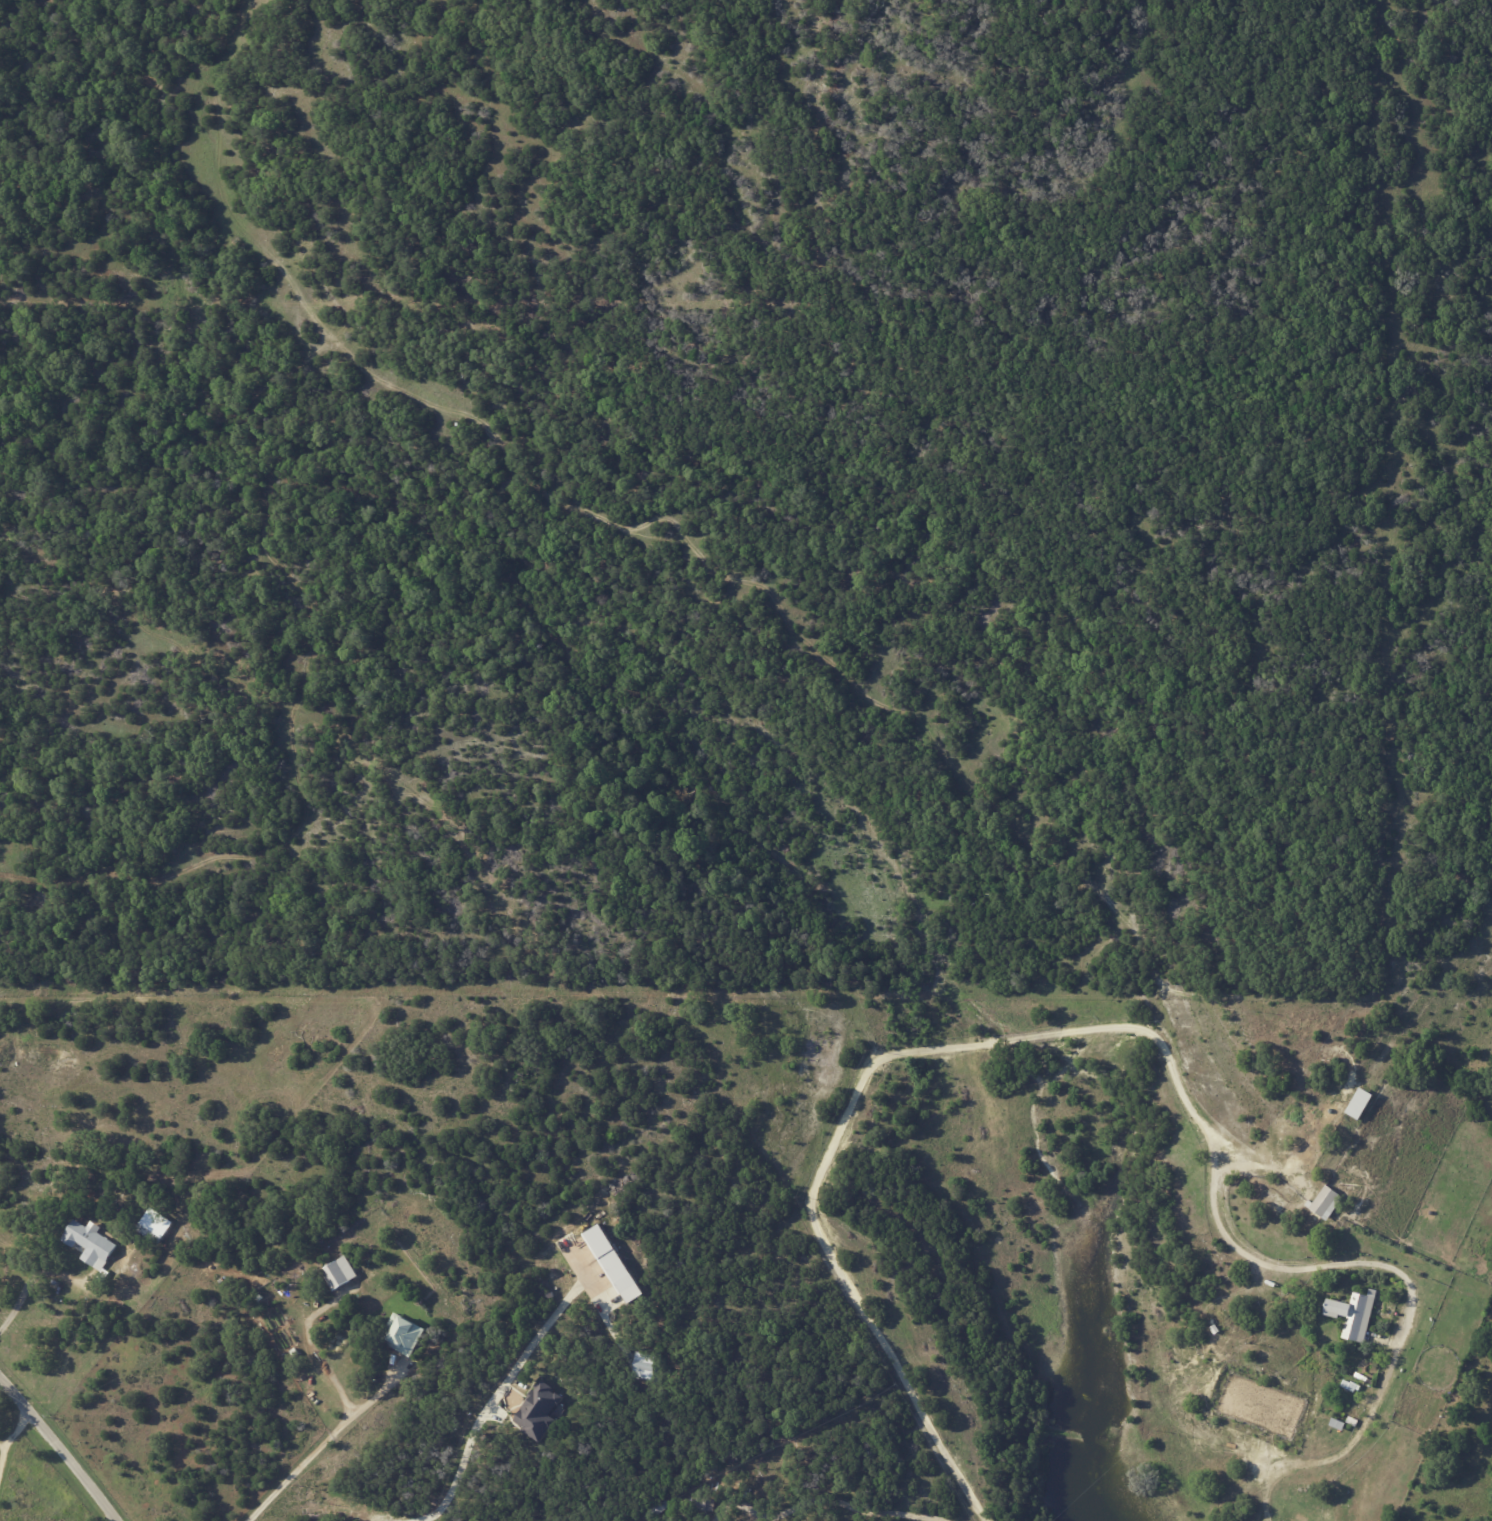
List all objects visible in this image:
road: (986, 1040)
building: (1359, 1103)
building: (1324, 1201)
building: (153, 1226)
building: (88, 1243)
building: (612, 1263)
building: (339, 1272)
road: (33, 1282)
building: (1352, 1314)
building: (403, 1333)
building: (639, 1366)
road: (488, 1401)
building: (536, 1410)
building: (1338, 1423)
road: (17, 1427)
road: (3, 1443)
road: (321, 1445)
road: (60, 1449)
road: (3, 1458)
road: (857, 1507)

┄┄┄┄┄┄┄┄┄┄┄┄┄┄┄┄┄┄┄┄

Activity: All entries above should be printed exactly, though without their pictures.

Task solution:
List all objects visible in this image:
road: (986, 1040)
building: (1359, 1103)
building: (1324, 1201)
building: (153, 1226)
building: (88, 1243)
building: (612, 1263)
building: (339, 1272)
road: (33, 1282)
building: (1352, 1314)
building: (403, 1333)
building: (639, 1366)
road: (488, 1401)
building: (536, 1410)
building: (1338, 1423)
road: (17, 1427)
road: (3, 1443)
road: (321, 1445)
road: (60, 1449)
road: (3, 1458)
road: (857, 1507)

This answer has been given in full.